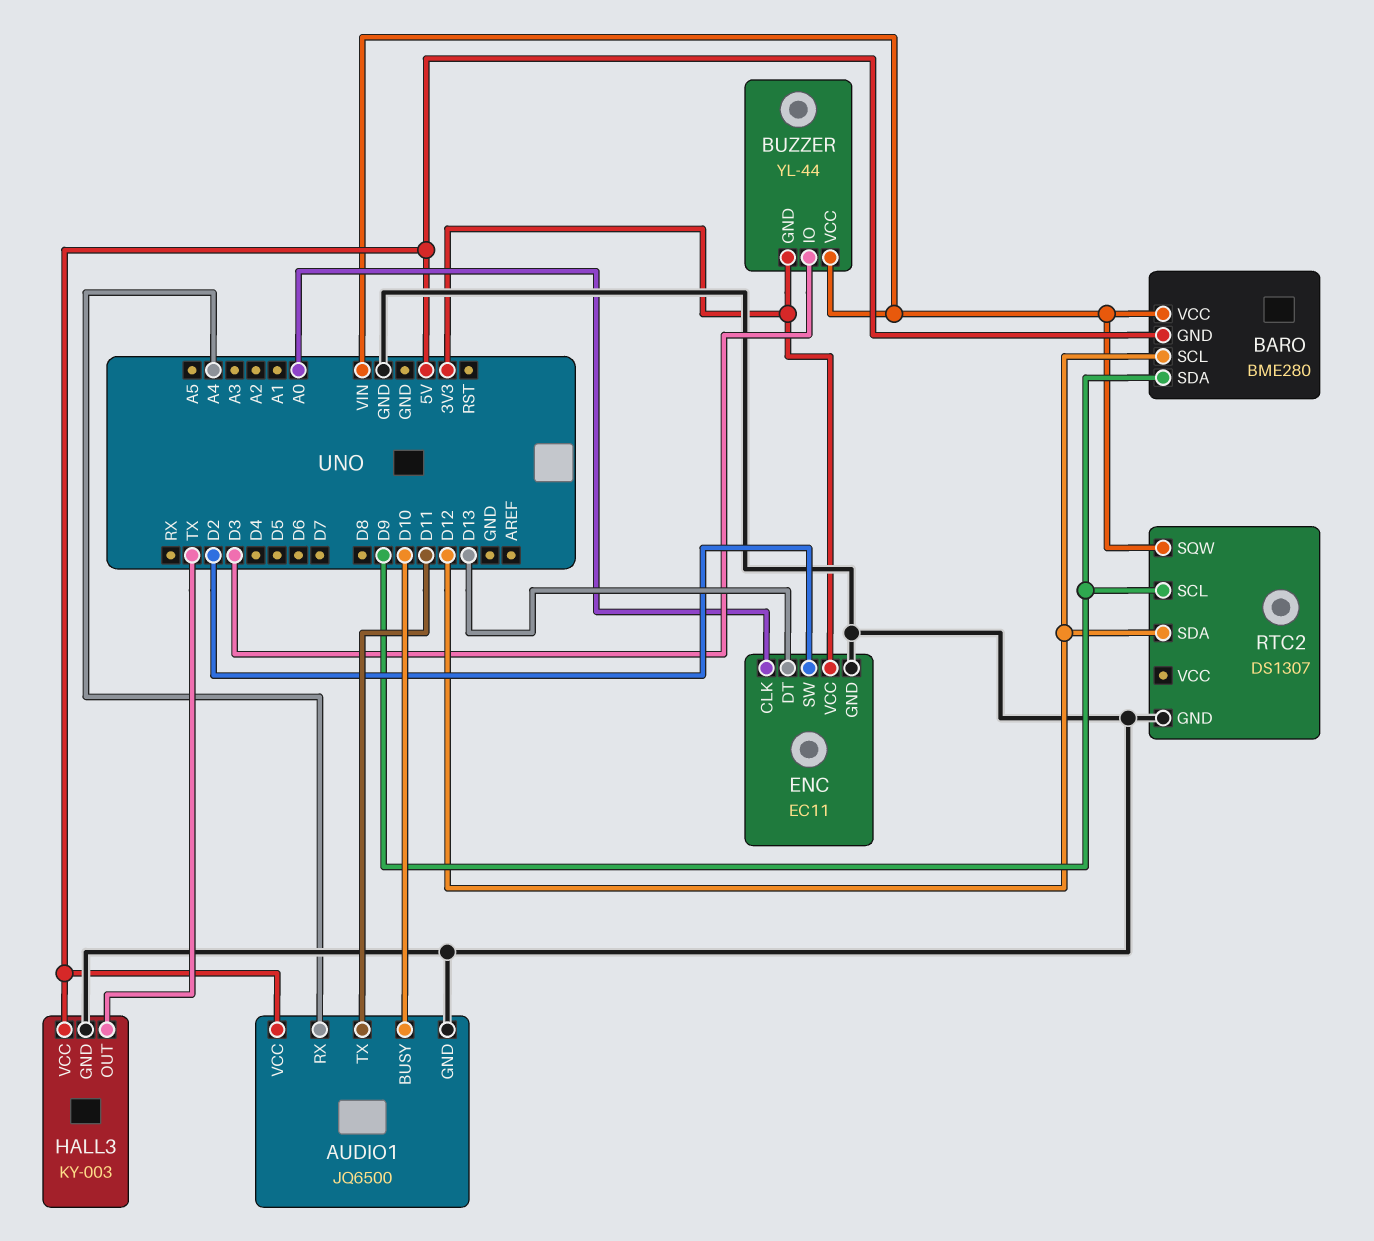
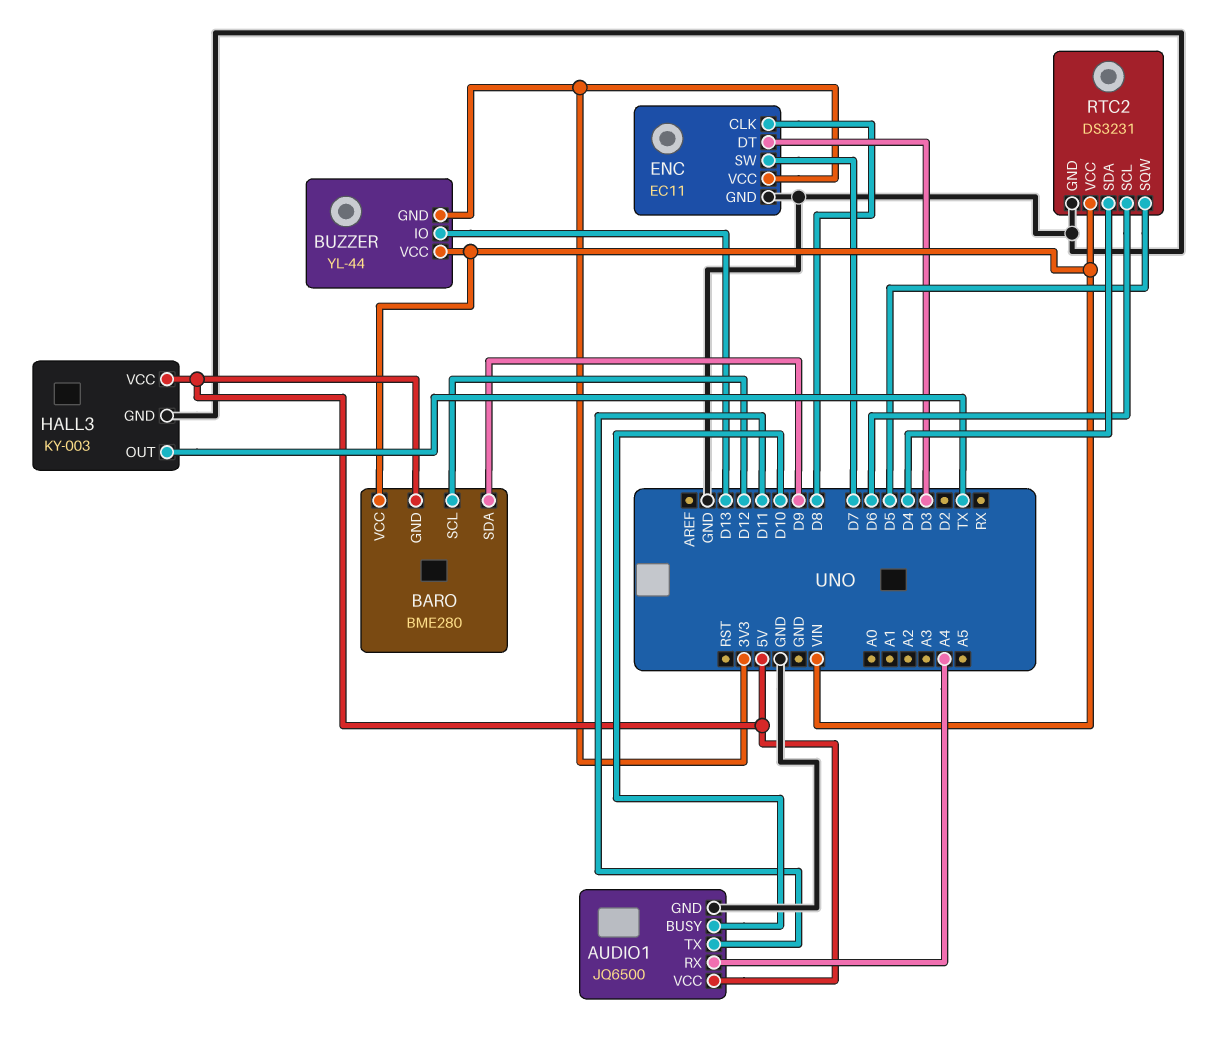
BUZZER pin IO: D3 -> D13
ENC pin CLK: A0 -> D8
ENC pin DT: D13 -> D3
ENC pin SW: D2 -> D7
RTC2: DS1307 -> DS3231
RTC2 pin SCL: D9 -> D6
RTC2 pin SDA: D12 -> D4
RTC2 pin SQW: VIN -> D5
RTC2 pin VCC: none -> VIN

==

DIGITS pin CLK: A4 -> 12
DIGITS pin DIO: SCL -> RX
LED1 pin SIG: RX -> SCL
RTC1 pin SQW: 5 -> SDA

--

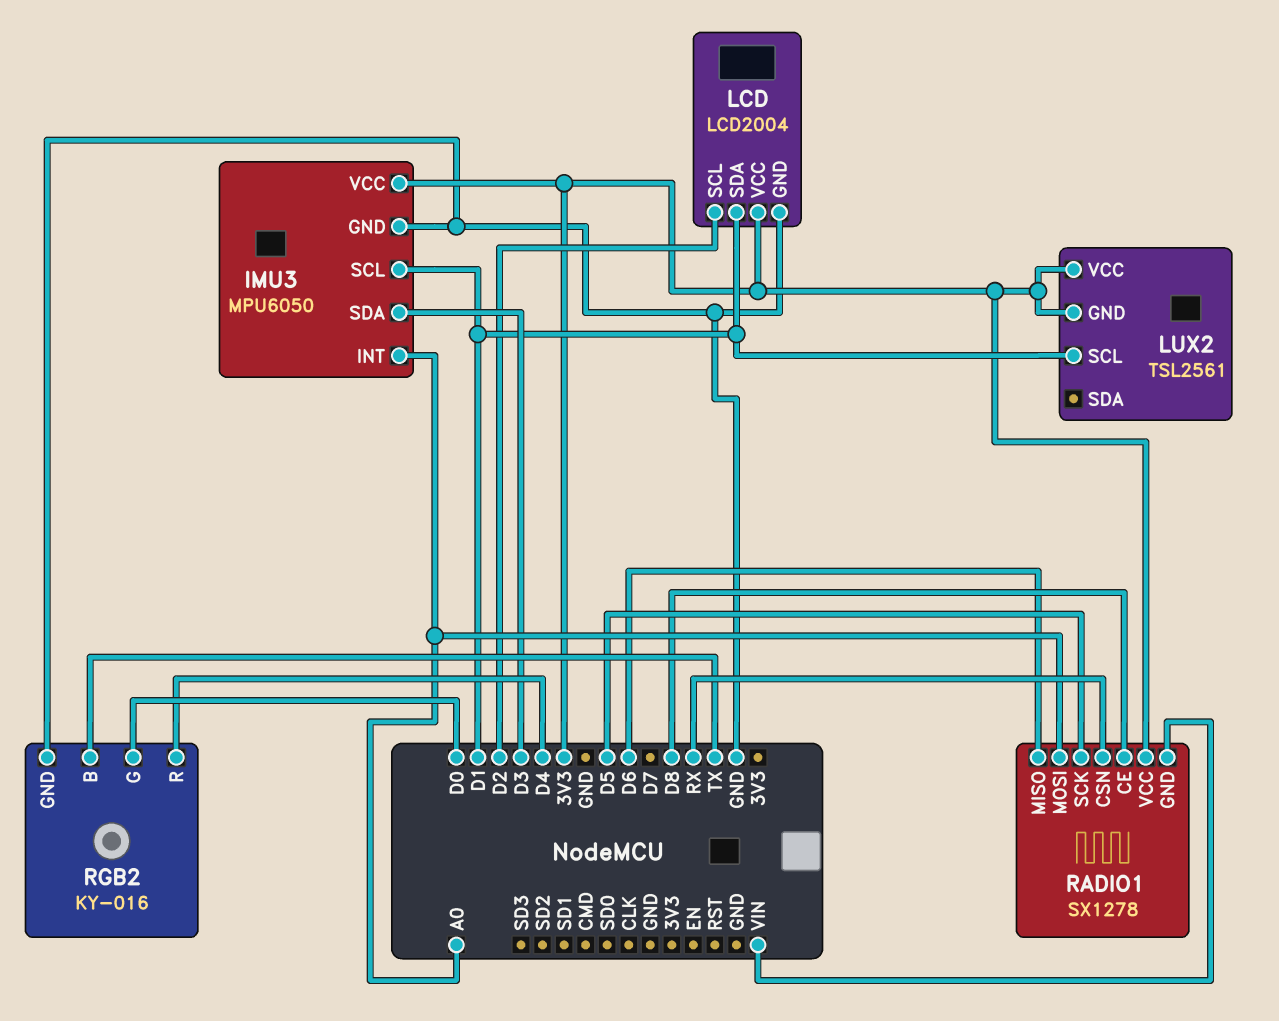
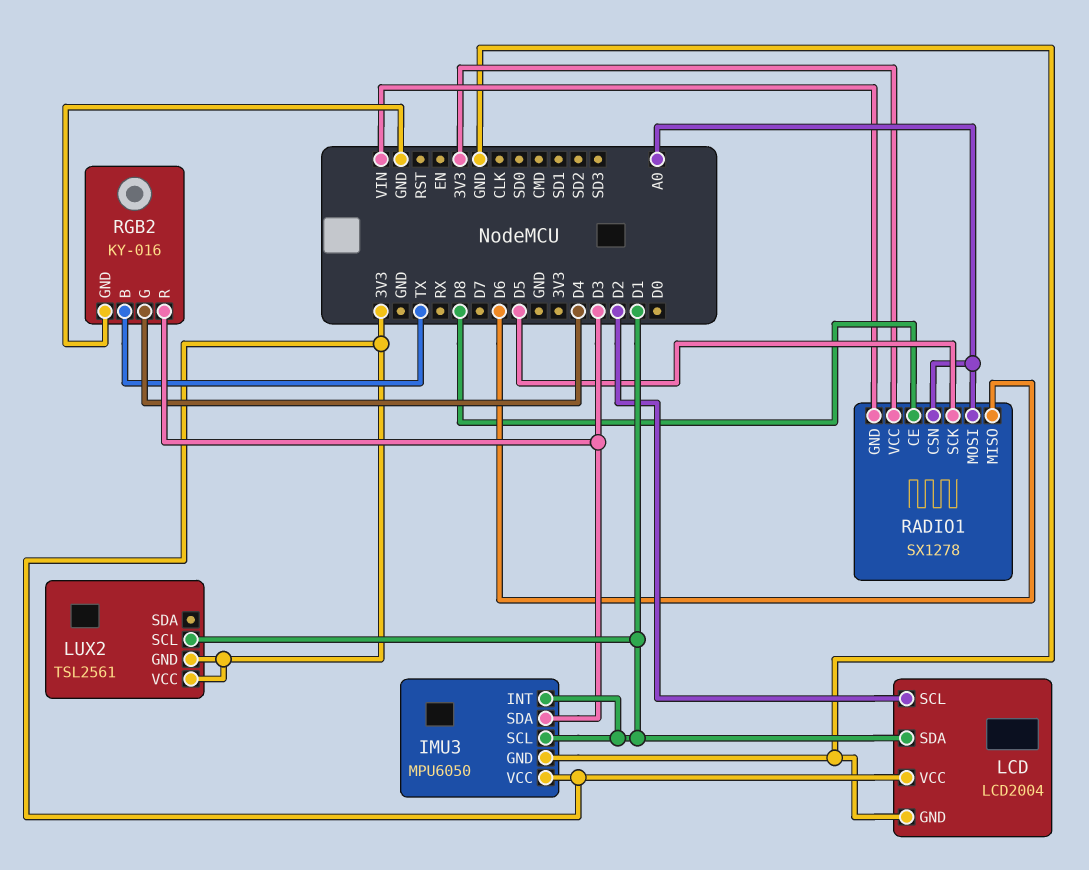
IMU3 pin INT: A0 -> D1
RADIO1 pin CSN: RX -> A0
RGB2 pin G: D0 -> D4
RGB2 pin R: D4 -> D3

• [EXERCISE AIM]: Keeping every character as it is, restate the lines above that run from the line with "RADIO1 pin CSN: RX -> A0" through the line with "RGB2 pin R: D4 -> D3", both included, and nothing else.

• [ANSWER TO THIS PROBLEM]:
RADIO1 pin CSN: RX -> A0
RGB2 pin G: D0 -> D4
RGB2 pin R: D4 -> D3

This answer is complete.